§ WHAT THE TASK ASKS
Below are records with pictures in them; print them exactly, omitting the pictures.

§ AVAILABLE RECORDS
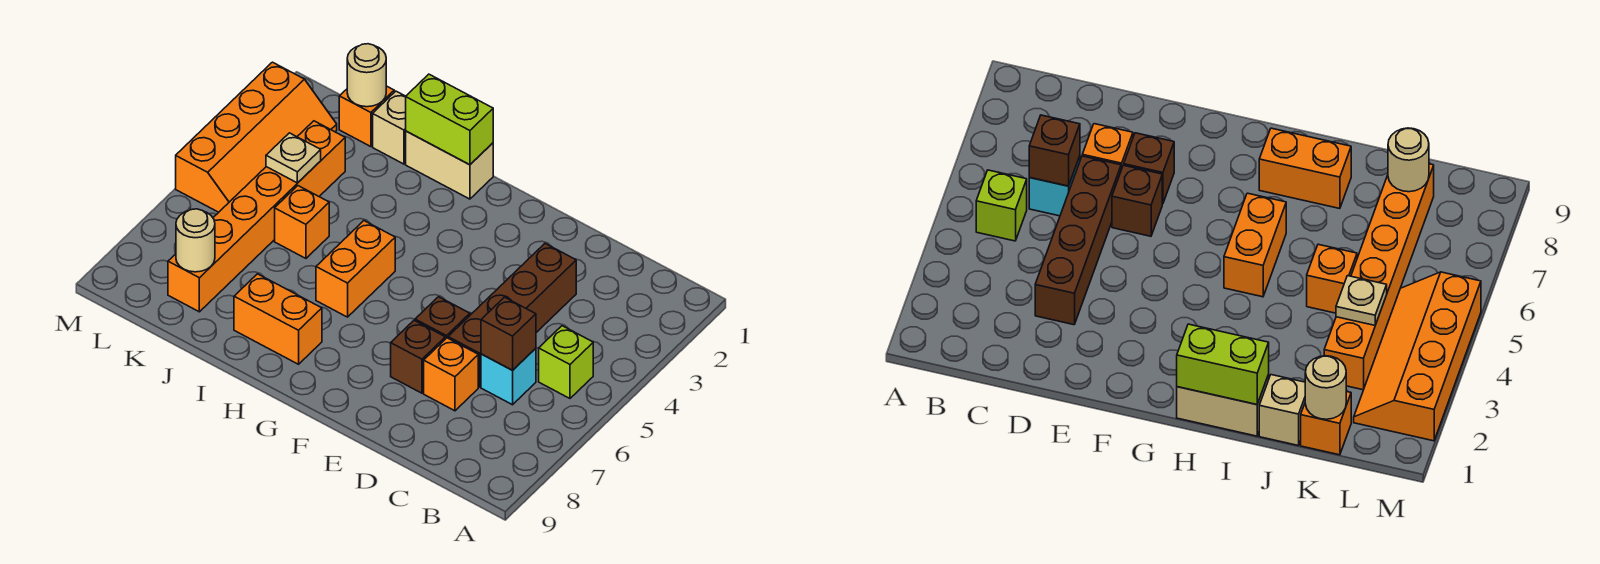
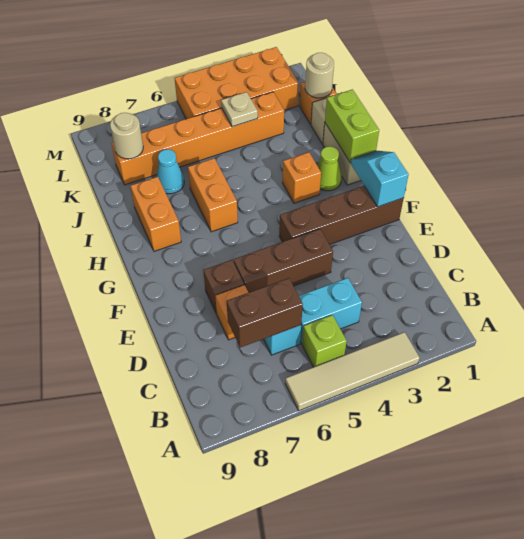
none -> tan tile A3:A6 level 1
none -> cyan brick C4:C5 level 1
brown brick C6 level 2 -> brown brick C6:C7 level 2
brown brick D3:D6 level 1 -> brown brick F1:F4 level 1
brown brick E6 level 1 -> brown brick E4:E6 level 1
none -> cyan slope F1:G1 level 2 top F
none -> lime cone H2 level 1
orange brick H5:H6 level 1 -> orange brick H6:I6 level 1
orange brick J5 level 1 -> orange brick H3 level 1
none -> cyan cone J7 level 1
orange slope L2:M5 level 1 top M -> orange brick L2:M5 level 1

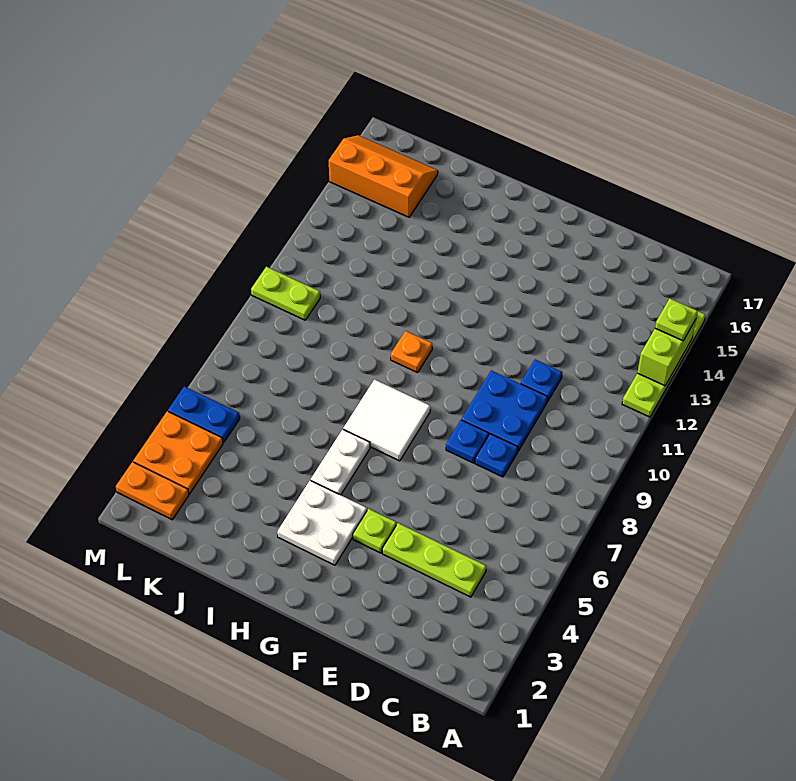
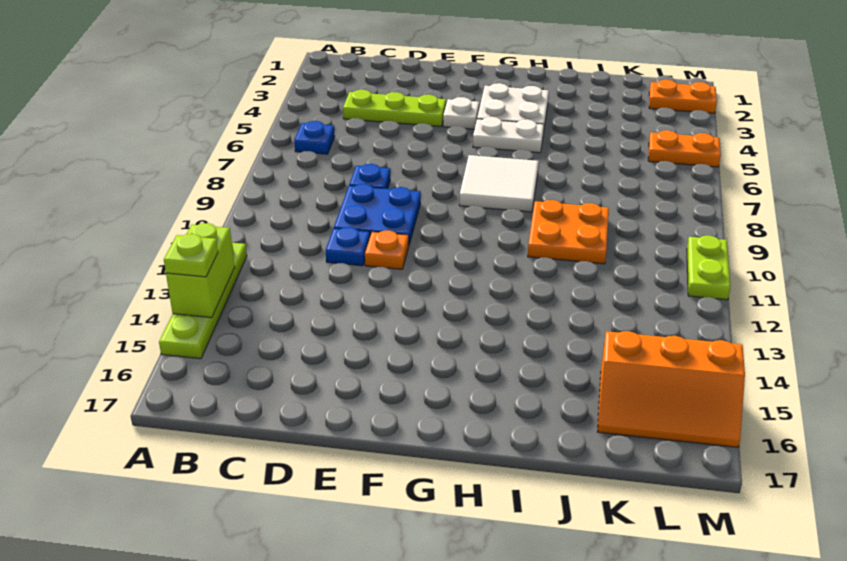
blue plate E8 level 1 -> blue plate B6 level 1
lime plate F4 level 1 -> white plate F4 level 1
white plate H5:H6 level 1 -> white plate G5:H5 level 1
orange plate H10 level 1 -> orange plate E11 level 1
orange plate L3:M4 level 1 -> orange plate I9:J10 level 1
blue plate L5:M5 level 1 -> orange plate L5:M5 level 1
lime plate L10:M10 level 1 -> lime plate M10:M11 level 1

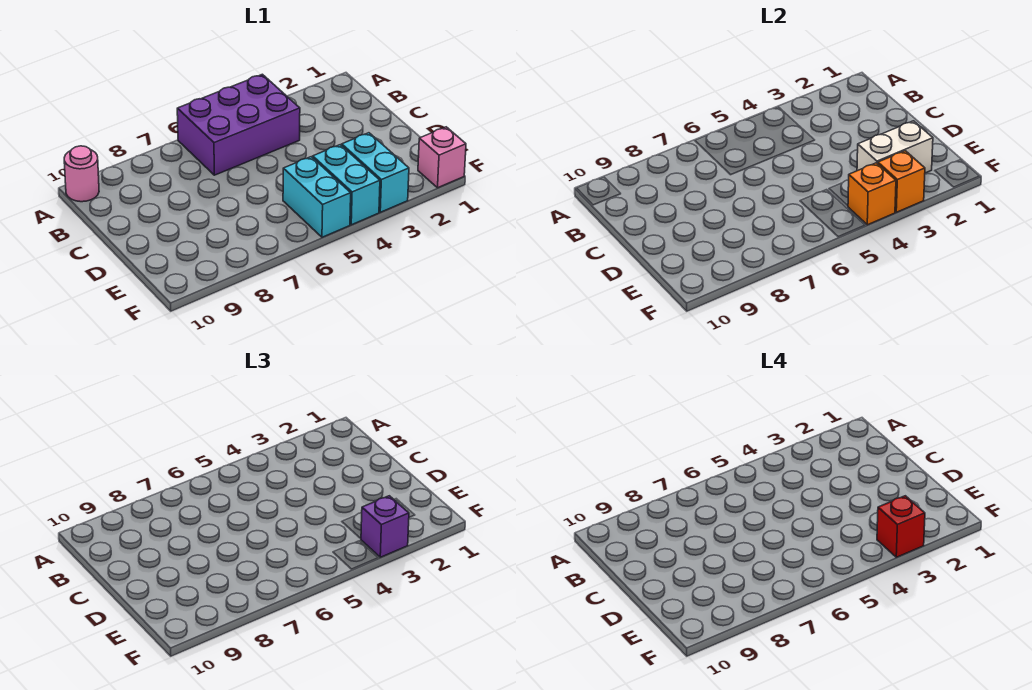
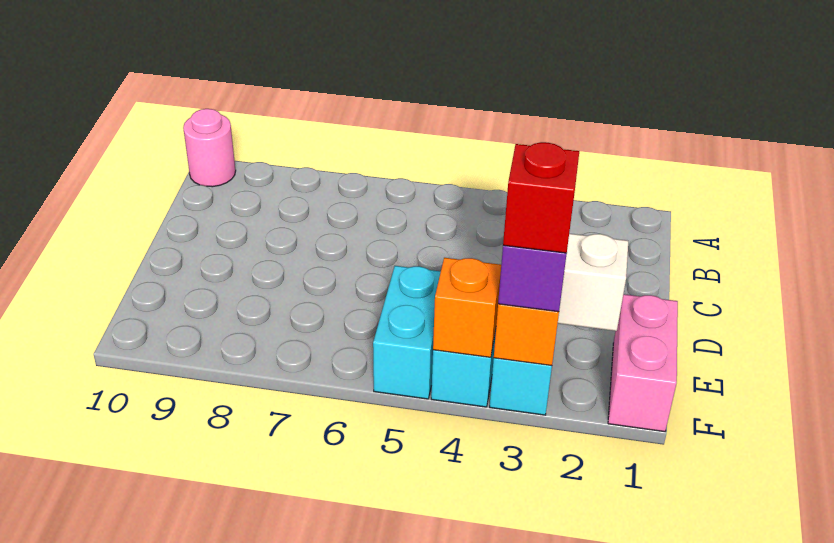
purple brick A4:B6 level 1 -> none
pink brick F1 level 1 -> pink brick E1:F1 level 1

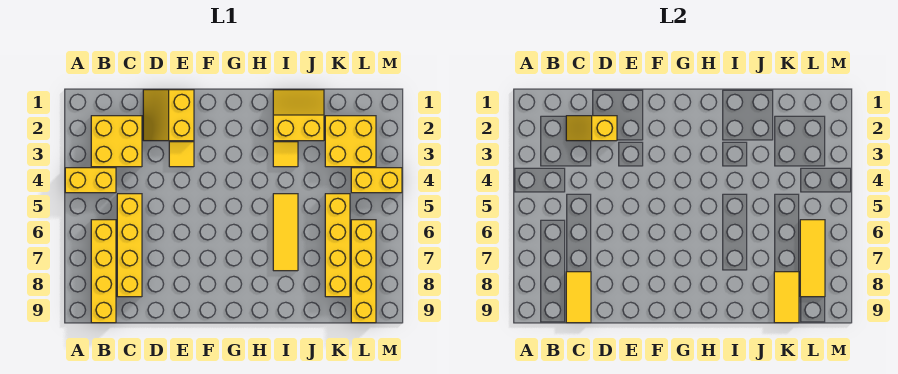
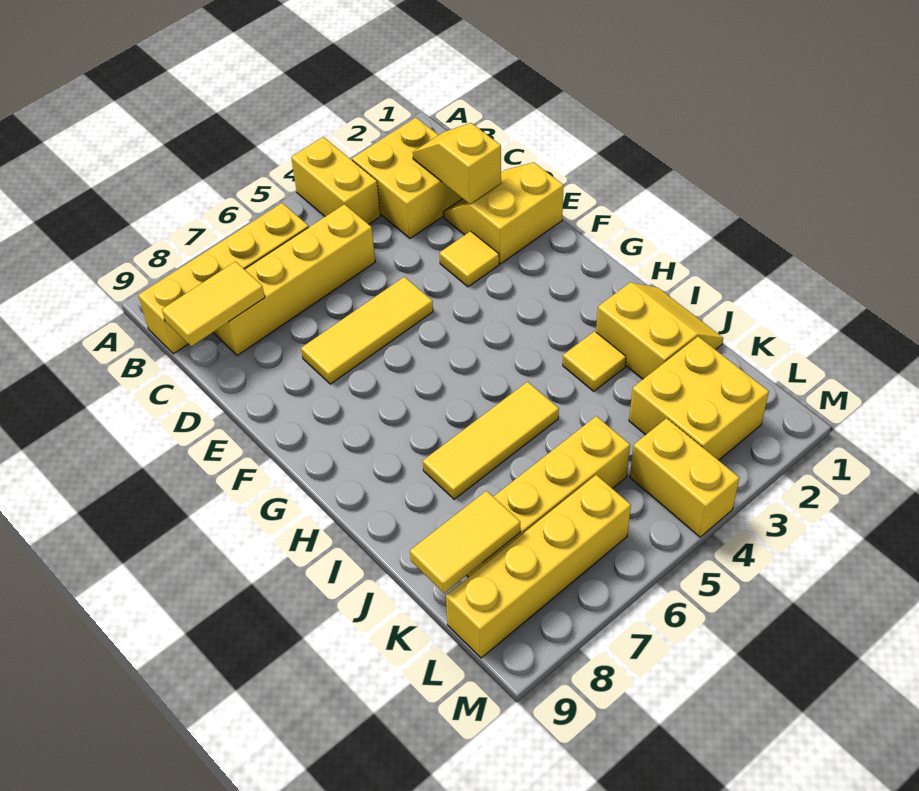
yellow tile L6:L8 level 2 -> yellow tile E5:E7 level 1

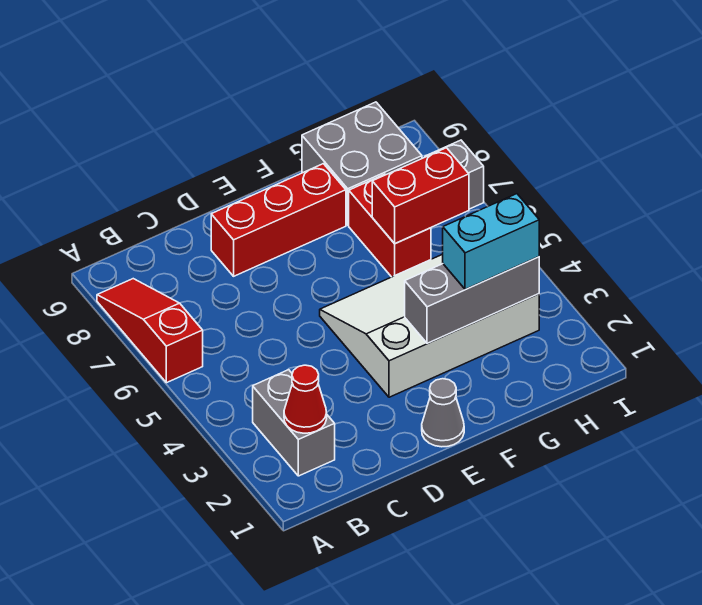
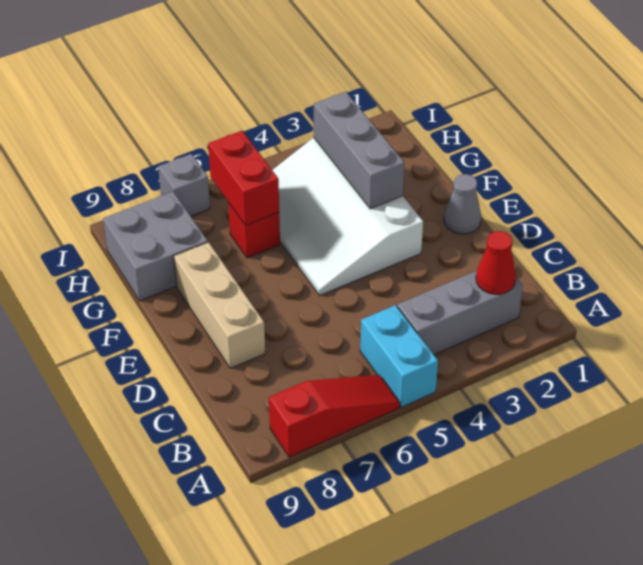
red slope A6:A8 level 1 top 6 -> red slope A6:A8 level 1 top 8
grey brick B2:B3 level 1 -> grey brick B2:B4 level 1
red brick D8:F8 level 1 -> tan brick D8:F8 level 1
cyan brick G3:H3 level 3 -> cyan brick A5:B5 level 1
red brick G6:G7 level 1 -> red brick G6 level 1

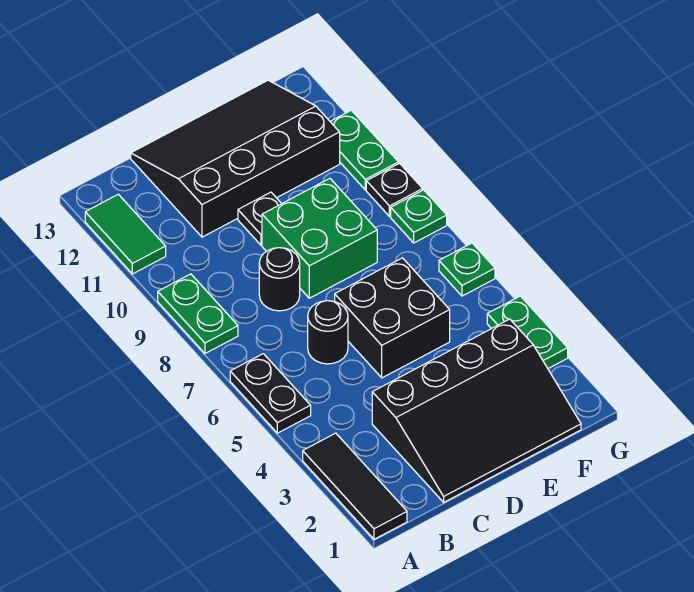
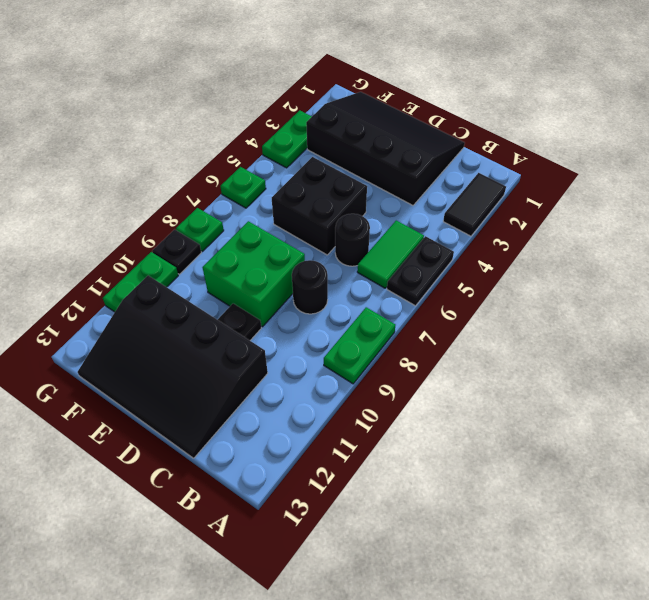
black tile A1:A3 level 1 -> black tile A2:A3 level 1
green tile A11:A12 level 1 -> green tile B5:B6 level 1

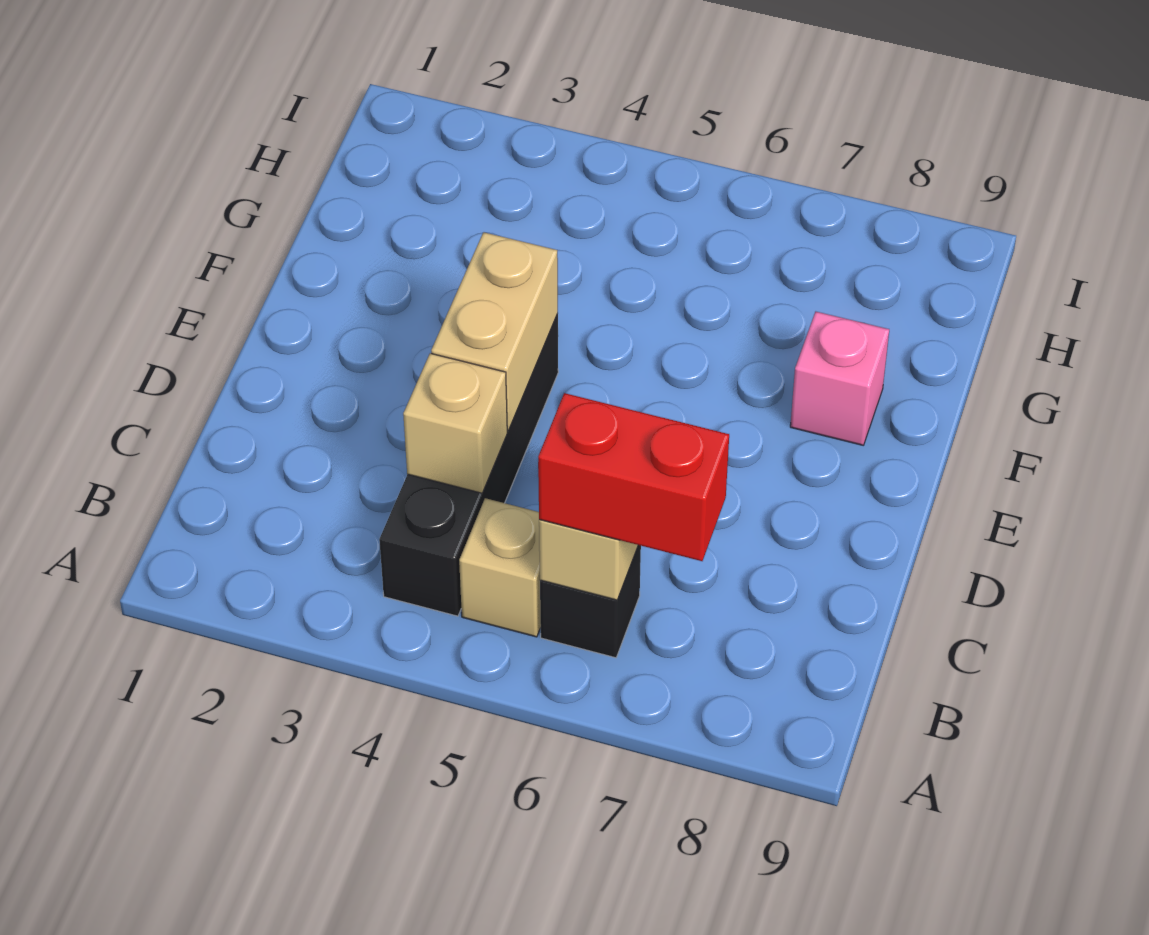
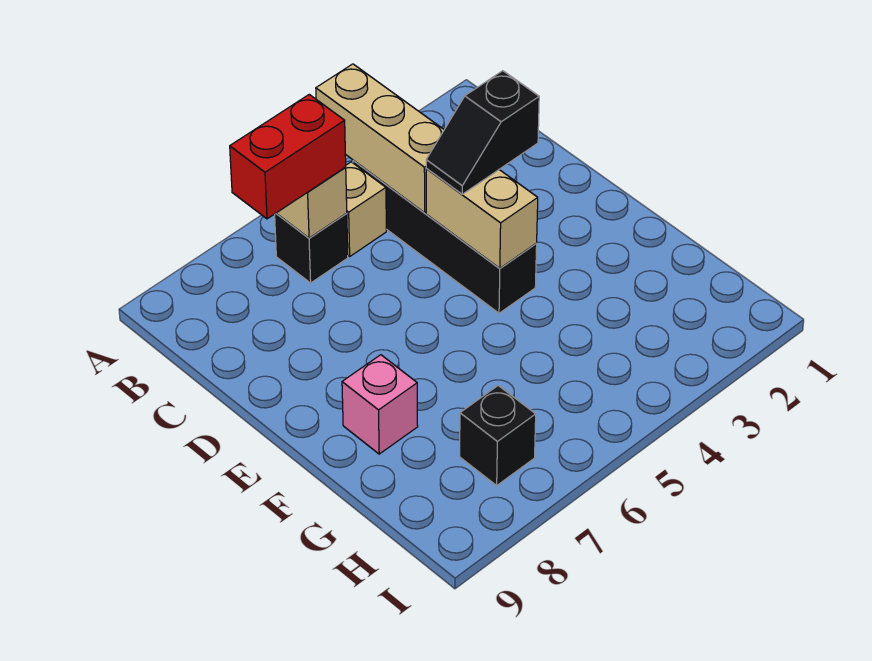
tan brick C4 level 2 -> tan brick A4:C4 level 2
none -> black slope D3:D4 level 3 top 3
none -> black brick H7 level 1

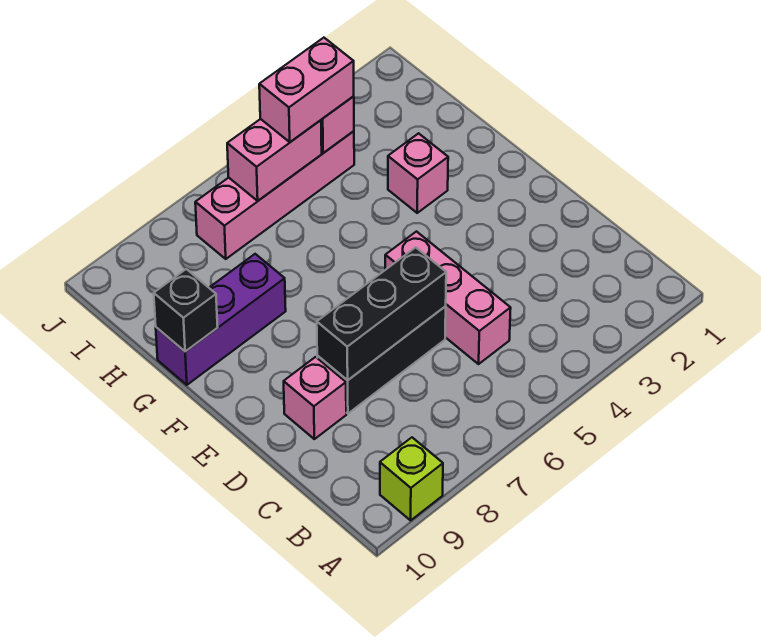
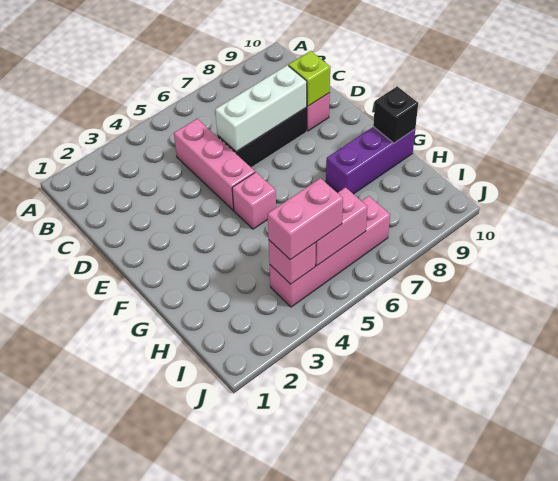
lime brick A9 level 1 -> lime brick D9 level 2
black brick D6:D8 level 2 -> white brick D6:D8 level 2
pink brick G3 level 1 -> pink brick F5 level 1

§ RESPONSE
none -> tan tile A3:A6 level 1
none -> cyan brick C4:C5 level 1
brown brick C6 level 2 -> brown brick C6:C7 level 2
brown brick D3:D6 level 1 -> brown brick F1:F4 level 1
brown brick E6 level 1 -> brown brick E4:E6 level 1
none -> cyan slope F1:G1 level 2 top F
none -> lime cone H2 level 1
orange brick H5:H6 level 1 -> orange brick H6:I6 level 1
orange brick J5 level 1 -> orange brick H3 level 1
none -> cyan cone J7 level 1
orange slope L2:M5 level 1 top M -> orange brick L2:M5 level 1

blue plate E8 level 1 -> blue plate B6 level 1
lime plate F4 level 1 -> white plate F4 level 1
white plate H5:H6 level 1 -> white plate G5:H5 level 1
orange plate H10 level 1 -> orange plate E11 level 1
orange plate L3:M4 level 1 -> orange plate I9:J10 level 1
blue plate L5:M5 level 1 -> orange plate L5:M5 level 1
lime plate L10:M10 level 1 -> lime plate M10:M11 level 1

purple brick A4:B6 level 1 -> none
pink brick F1 level 1 -> pink brick E1:F1 level 1

yellow tile L6:L8 level 2 -> yellow tile E5:E7 level 1

red slope A6:A8 level 1 top 6 -> red slope A6:A8 level 1 top 8
grey brick B2:B3 level 1 -> grey brick B2:B4 level 1
red brick D8:F8 level 1 -> tan brick D8:F8 level 1
cyan brick G3:H3 level 3 -> cyan brick A5:B5 level 1
red brick G6:G7 level 1 -> red brick G6 level 1

black tile A1:A3 level 1 -> black tile A2:A3 level 1
green tile A11:A12 level 1 -> green tile B5:B6 level 1

tan brick C4 level 2 -> tan brick A4:C4 level 2
none -> black slope D3:D4 level 3 top 3
none -> black brick H7 level 1

lime brick A9 level 1 -> lime brick D9 level 2
black brick D6:D8 level 2 -> white brick D6:D8 level 2
pink brick G3 level 1 -> pink brick F5 level 1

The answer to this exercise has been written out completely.